- _INFORMATION PROVIDED_:
***

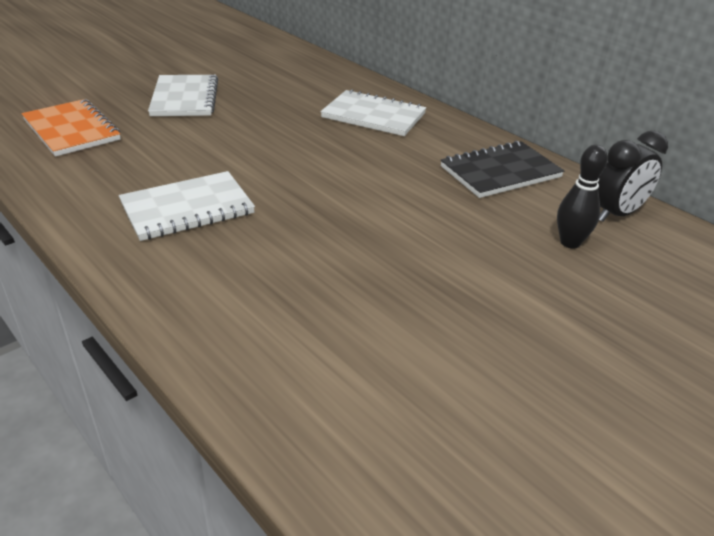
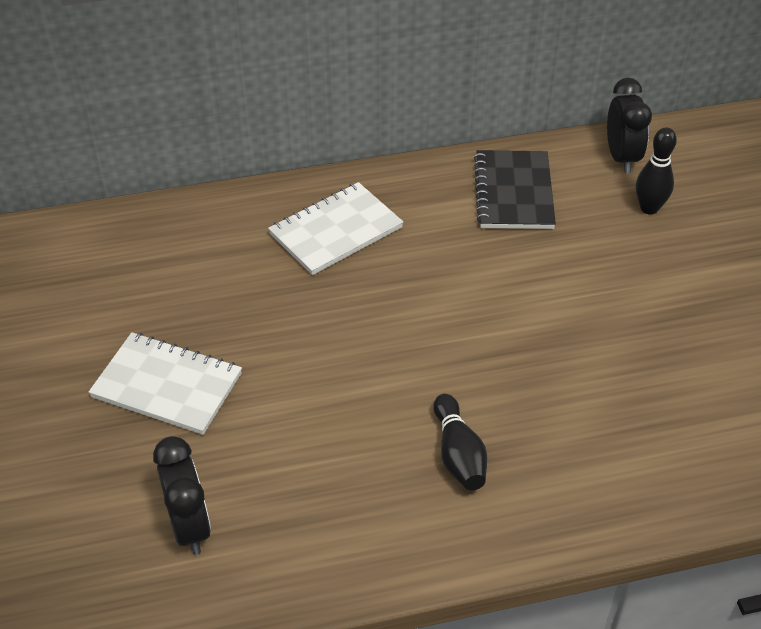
camera: 60 degrees left, 10 degrees up
(72, 130) = (190, 526): orange notebook -> black clock
(187, 208) = (458, 454): white notebook -> black bowling pin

***

- _TASK_:
Your answer must contain the full data, repeated exactly, without pictures.

- _TASK RESULT_:
camera: 60 degrees left, 10 degrees up
(72, 130) = (190, 526): orange notebook -> black clock
(187, 208) = (458, 454): white notebook -> black bowling pin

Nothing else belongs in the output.